**Brief:**
From the entries below, please output exactly the lines starting at the one containing "pos2: [438, 445]" and ending at the one containing "before: blue_monazuzi", both included.
------ Records to process
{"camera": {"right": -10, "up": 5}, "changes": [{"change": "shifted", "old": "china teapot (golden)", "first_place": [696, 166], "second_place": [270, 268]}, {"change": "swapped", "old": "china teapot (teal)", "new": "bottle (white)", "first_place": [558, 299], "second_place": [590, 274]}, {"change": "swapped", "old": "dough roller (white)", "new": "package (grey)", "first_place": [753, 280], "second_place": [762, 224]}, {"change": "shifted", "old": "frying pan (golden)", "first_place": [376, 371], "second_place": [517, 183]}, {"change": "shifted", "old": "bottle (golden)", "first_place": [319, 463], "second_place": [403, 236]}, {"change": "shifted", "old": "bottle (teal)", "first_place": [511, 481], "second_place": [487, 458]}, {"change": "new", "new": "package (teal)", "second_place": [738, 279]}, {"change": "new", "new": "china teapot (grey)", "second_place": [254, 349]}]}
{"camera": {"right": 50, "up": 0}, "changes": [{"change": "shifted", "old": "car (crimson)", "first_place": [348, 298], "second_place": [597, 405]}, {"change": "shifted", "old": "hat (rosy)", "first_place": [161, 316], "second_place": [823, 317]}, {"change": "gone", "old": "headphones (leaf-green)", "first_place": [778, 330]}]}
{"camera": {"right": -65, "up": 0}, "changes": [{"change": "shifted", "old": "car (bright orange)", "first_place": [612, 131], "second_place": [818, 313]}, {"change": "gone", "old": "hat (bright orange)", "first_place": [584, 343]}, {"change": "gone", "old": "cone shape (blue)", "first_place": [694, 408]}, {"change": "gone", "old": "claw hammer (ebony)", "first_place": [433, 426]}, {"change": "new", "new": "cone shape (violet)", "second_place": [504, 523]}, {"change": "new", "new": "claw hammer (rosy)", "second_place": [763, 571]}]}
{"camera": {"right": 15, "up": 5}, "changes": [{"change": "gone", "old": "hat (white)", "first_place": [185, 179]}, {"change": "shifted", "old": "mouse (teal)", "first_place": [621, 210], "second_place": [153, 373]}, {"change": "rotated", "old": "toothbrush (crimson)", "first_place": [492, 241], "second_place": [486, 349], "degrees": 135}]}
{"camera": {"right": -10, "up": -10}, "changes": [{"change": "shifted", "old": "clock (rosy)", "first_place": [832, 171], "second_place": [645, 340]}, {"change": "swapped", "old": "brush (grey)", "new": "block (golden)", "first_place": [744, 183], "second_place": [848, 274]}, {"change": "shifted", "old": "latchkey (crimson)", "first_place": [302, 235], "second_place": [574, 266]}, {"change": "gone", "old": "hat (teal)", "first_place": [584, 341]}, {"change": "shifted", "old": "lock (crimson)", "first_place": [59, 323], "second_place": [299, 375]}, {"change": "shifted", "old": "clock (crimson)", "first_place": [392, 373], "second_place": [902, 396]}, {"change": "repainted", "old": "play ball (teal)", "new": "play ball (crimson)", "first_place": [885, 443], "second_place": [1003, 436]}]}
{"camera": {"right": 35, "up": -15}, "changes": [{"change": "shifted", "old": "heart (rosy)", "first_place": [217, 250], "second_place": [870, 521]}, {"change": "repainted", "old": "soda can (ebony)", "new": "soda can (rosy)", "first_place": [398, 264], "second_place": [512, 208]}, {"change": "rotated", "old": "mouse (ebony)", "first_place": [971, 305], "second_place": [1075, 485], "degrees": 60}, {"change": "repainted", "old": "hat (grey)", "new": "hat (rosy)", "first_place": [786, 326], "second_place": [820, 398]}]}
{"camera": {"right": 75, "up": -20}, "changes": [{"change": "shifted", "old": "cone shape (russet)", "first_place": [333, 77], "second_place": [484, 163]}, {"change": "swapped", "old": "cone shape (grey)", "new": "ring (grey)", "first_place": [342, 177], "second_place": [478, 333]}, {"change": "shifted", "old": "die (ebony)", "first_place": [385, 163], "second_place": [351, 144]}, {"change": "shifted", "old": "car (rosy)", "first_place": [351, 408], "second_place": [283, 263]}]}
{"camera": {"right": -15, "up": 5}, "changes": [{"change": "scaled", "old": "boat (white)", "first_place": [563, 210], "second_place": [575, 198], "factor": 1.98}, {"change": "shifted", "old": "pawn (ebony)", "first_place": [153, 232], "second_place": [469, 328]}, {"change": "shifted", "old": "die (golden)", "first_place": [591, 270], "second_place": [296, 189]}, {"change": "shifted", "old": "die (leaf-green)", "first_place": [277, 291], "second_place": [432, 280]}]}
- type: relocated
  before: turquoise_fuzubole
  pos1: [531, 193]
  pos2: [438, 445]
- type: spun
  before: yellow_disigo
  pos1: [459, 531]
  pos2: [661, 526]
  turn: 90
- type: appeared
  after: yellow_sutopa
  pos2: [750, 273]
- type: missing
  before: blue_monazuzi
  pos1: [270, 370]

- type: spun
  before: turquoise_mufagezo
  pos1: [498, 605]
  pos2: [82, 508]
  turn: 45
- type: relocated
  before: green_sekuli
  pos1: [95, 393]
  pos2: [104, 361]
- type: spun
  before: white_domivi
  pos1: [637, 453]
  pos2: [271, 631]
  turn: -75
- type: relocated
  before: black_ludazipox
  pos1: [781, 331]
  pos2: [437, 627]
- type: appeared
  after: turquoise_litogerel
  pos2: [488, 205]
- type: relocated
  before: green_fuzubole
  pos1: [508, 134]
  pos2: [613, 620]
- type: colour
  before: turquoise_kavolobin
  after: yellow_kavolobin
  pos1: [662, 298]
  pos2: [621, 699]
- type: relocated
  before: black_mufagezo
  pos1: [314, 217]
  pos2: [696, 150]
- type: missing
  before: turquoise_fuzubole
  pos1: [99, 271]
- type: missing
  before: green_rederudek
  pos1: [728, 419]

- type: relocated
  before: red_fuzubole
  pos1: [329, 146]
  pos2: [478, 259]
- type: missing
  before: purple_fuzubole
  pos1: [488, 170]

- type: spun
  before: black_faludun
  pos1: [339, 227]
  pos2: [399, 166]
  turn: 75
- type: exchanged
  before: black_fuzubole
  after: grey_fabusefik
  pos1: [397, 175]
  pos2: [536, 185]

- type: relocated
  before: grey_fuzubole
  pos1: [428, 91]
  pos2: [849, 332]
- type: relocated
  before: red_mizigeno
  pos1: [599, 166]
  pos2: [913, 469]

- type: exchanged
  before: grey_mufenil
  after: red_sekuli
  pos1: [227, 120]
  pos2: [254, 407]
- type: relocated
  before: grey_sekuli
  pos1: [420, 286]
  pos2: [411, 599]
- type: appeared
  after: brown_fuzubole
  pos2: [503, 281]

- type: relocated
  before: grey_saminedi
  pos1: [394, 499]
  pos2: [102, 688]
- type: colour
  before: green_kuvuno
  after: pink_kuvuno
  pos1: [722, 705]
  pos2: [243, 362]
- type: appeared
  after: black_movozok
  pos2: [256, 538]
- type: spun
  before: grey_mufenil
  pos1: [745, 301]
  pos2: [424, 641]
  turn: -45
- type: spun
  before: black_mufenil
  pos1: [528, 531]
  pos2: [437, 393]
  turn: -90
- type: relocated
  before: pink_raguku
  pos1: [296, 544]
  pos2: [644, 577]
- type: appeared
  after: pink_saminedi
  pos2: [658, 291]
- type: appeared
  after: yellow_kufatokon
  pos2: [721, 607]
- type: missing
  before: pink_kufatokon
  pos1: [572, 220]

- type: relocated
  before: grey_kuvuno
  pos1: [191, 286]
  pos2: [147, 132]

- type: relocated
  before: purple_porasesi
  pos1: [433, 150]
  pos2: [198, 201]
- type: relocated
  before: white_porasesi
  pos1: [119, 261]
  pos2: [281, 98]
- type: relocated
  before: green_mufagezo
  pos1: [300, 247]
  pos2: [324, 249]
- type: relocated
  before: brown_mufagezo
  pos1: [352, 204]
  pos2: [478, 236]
------------
**Result of this task:**
  pos2: [438, 445]
- type: spun
  before: yellow_disigo
  pos1: [459, 531]
  pos2: [661, 526]
  turn: 90
- type: appeared
  after: yellow_sutopa
  pos2: [750, 273]
- type: missing
  before: blue_monazuzi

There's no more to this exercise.